%%

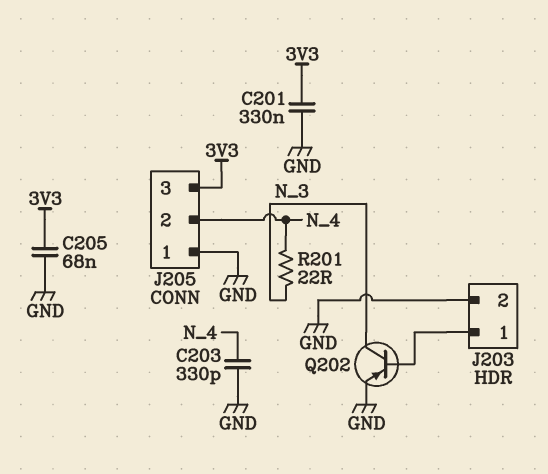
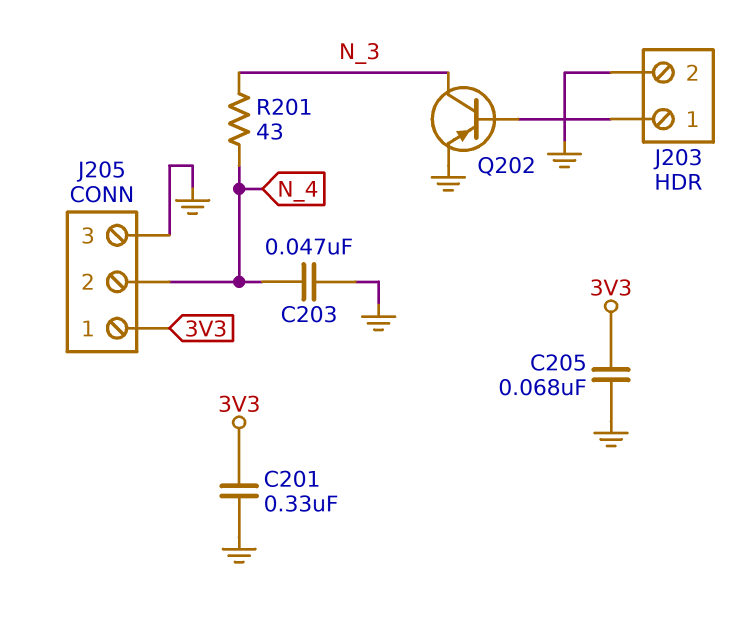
C203: 330pF (GND, N_4) -> 47nF (GND, N_4)
J205 pin 1: GND -> 3V3
J205 pin 3: 3V3 -> GND
R201: 22 (N_3, N_4) -> 43 (N_3, N_4)

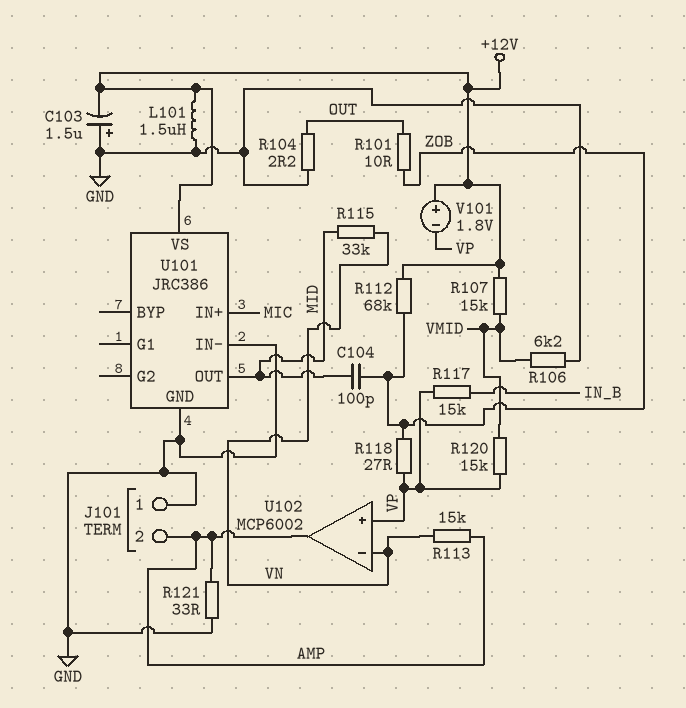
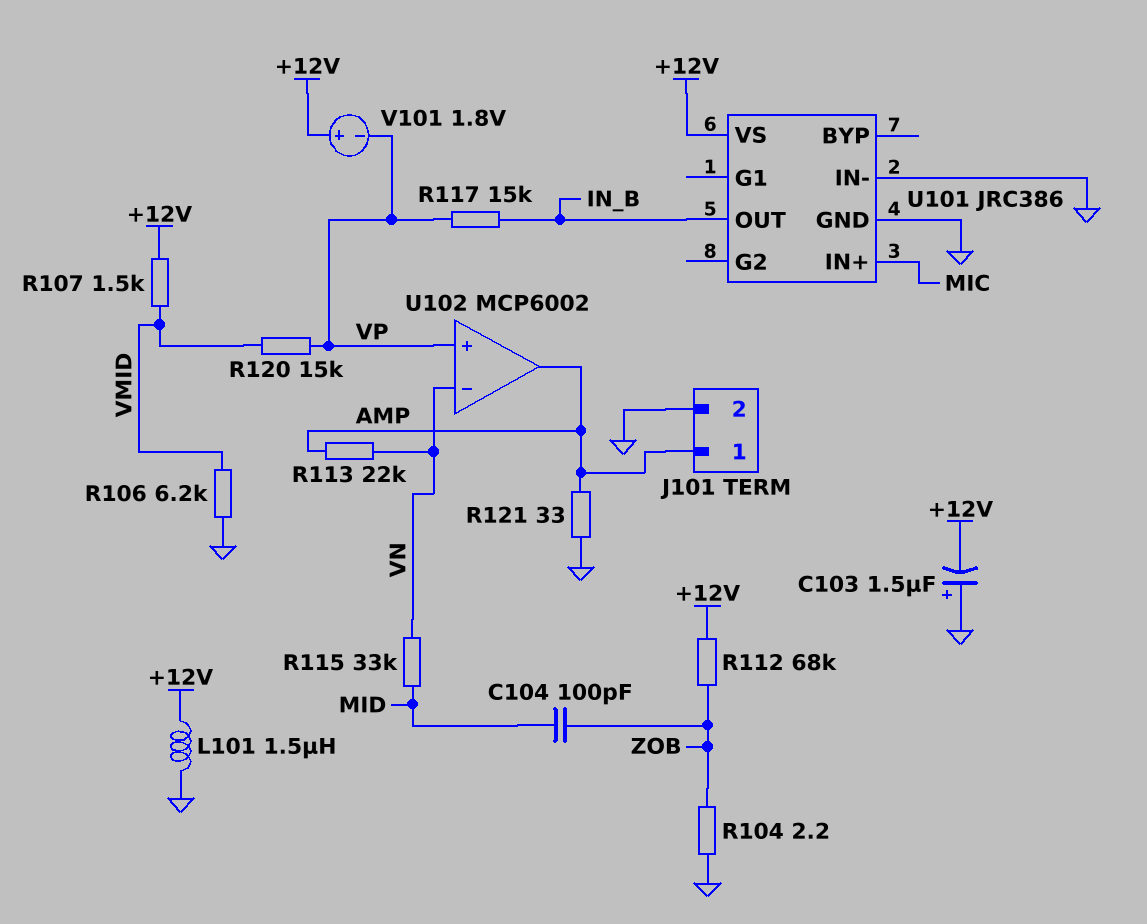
J101 pin 1: GND -> AMP
J101 pin 2: AMP -> GND
R101: 10 (OUT, ZOB) -> none
R104: 2.2 (GND, OUT) -> 2.2 (GND, ZOB)
R107: 15k (+12V, VMID) -> 1.5k (+12V, VMID)
R113: 15k (AMP, VN) -> 22k (AMP, VN)
R118: 27 (VP, ZOB) -> none
U101 pin OUT: MID -> IN_B

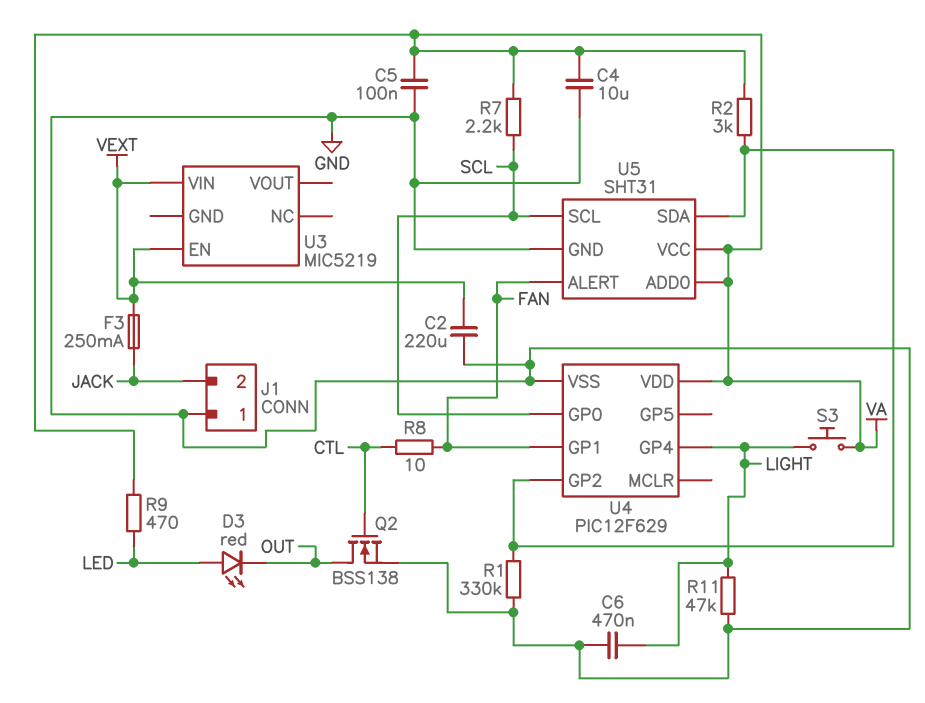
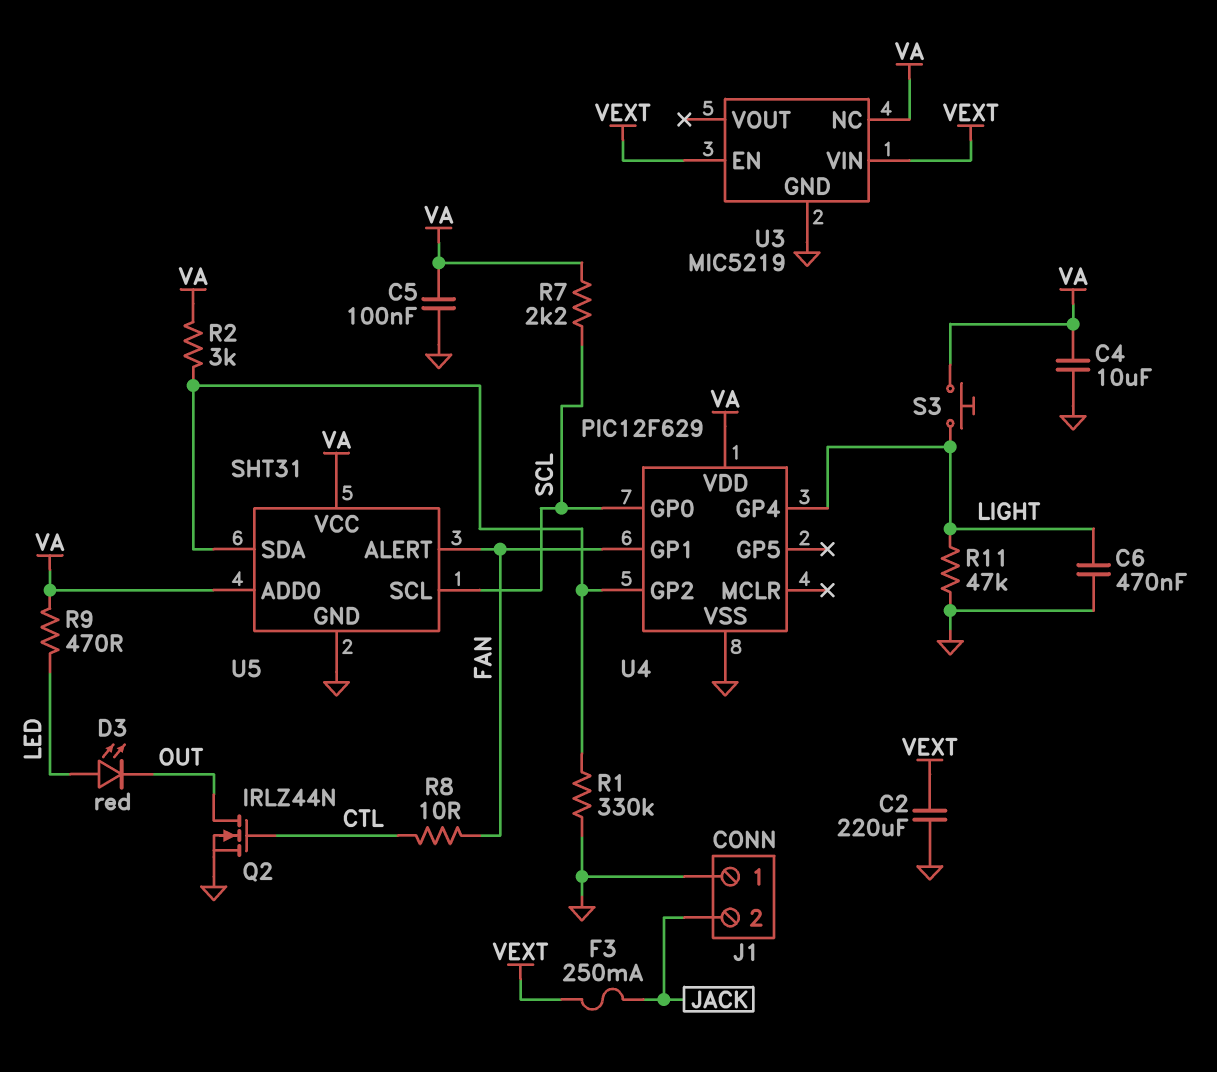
Q2: NMOS BSS138 (G CTL, D OUT, S GND) -> NMOS IRLZ44N (G CTL, D OUT, S GND)
U3 pin GND: none -> GND
U3 pin NC: none -> VA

%%

## Aim of the exercise
Return every entry from the listing above exactly as it stands, leaving out any picture.

## Exercise answer
C203: 330pF (GND, N_4) -> 47nF (GND, N_4)
J205 pin 1: GND -> 3V3
J205 pin 3: 3V3 -> GND
R201: 22 (N_3, N_4) -> 43 (N_3, N_4)

J101 pin 1: GND -> AMP
J101 pin 2: AMP -> GND
R101: 10 (OUT, ZOB) -> none
R104: 2.2 (GND, OUT) -> 2.2 (GND, ZOB)
R107: 15k (+12V, VMID) -> 1.5k (+12V, VMID)
R113: 15k (AMP, VN) -> 22k (AMP, VN)
R118: 27 (VP, ZOB) -> none
U101 pin OUT: MID -> IN_B

Q2: NMOS BSS138 (G CTL, D OUT, S GND) -> NMOS IRLZ44N (G CTL, D OUT, S GND)
U3 pin GND: none -> GND
U3 pin NC: none -> VA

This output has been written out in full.